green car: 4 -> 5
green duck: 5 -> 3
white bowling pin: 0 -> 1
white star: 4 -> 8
════
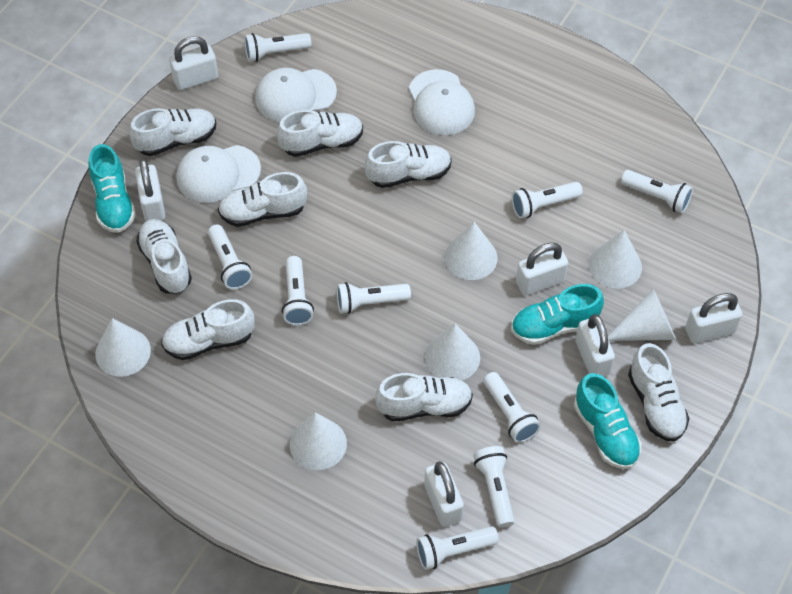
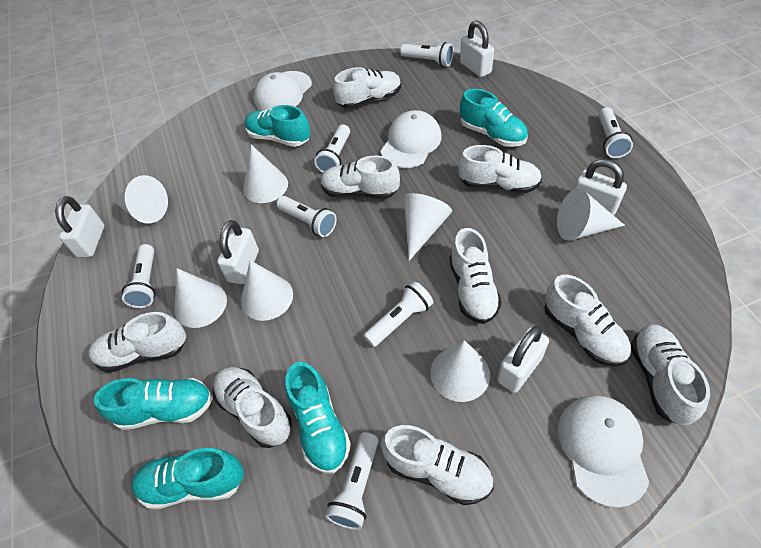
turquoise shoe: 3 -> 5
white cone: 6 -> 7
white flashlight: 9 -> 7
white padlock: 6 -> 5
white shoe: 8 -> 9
════
What you will do>
The required output is the stretch of entries above from the line containing "green car: 4 -> 5" through the line containing "white star: 4 -> 8", reproduced exactly.

Task result>
green car: 4 -> 5
green duck: 5 -> 3
white bowling pin: 0 -> 1
white star: 4 -> 8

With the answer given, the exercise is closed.